*Activity*: Starting with the first line of the listing, quote each line exactly until and including the one with "white pan [166,179,267,221] -> none", leaving pictures out.

*Source material*:
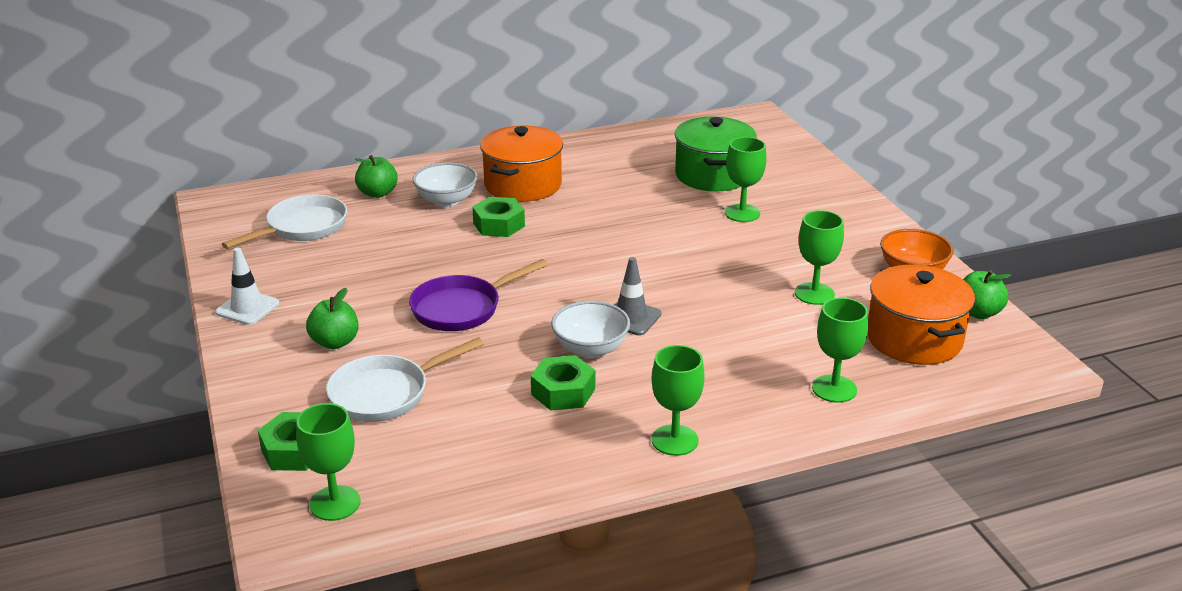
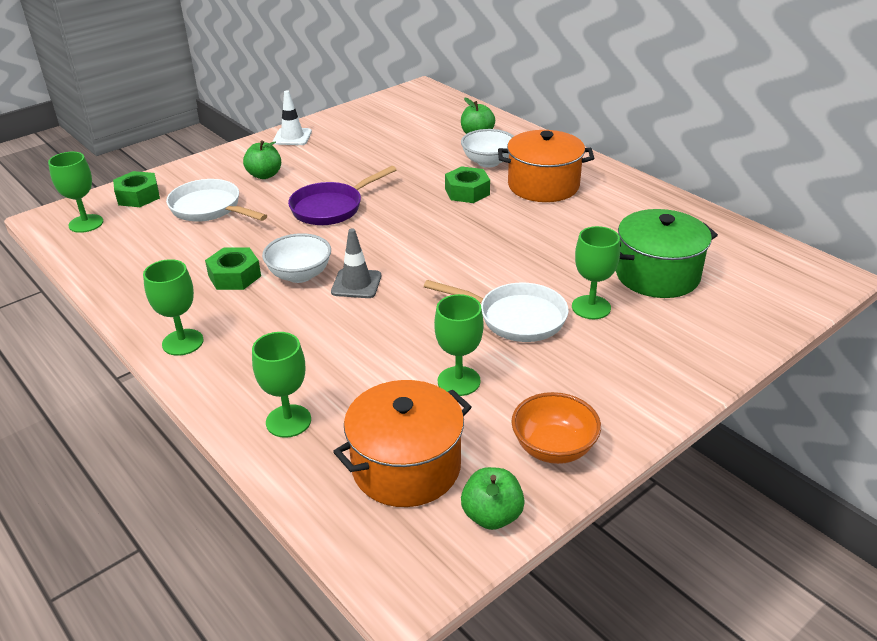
camera: 70 degrees right, 5 degrees up
white pan [222,195,347,249] -> white pan moved to [424,280,569,342]
purple pan [409,259,548,331] -> purple pan turned 75 degrees counterclockwise [288,166,397,225]

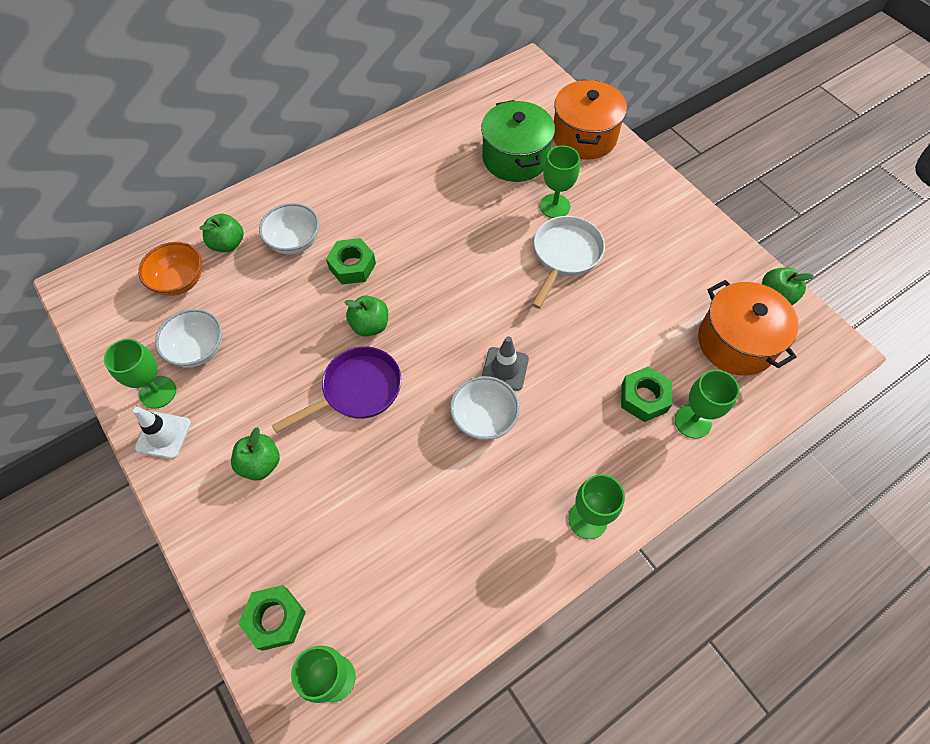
camera: 85 degrees left, 25 degrees up
white pan [166,179,267,221] -> none
green nut [205,247,261,290] -> green nut moved to [621,366,672,422]
purple pan [288,166,397,225] -> purple pan turned 90 degrees counterclockwise [272,346,402,433]
green goblet [434,294,484,396] -> green goblet moved to [104,339,176,409]
orange pot [498,130,594,202] -> orange pot moved to [553,80,627,160]
orange bowl [511,392,601,464] -> orange bowl moved to [138,242,202,296]
none -> white bowl [155,309,222,368]
none -> green apple [345,295,388,337]

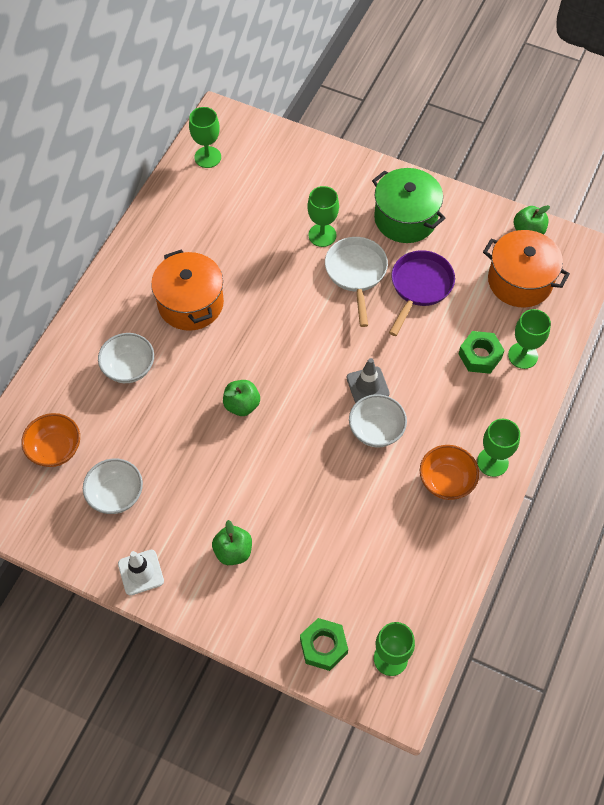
camera: 30 degrees left, 0 degrees up
green goblet [104,339,176,409] -> green goblet moved to [189,107,221,168]
green apple [200,214,244,252] -> none
purple pan [272,346,402,433] -> purple pan moved to [389,250,455,336]
green nut [326,238,376,284] -> none
green pot [481,100,555,182] -> green pot moved to [372,168,445,243]
orange pot [553,80,627,160] -> orange pot moved to [151,250,224,331]
none -> orange bowl [420,445,479,500]

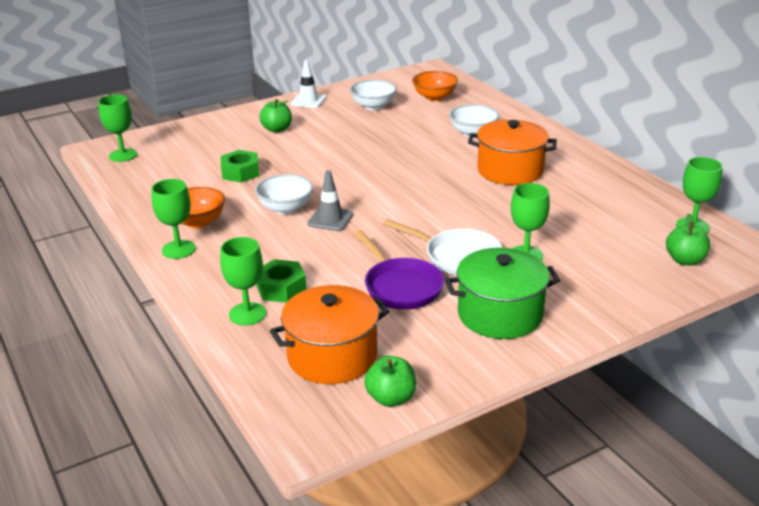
camera: 125 degrees right, 30 degrees down
green apple [223,380,260,416] -> green apple moved to [666,214,710,265]
green nut [300,618,348,671] -> green nut moved to [221,150,260,183]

*Answer area*:
camera: 70 degrees right, 5 degrees up
white pan [222,195,347,249] -> white pan moved to [424,280,569,342]
purple pan [409,259,548,331] -> purple pan turned 75 degrees counterclockwise [288,166,397,225]

camera: 85 degrees left, 25 degrees up
white pan [166,179,267,221] -> none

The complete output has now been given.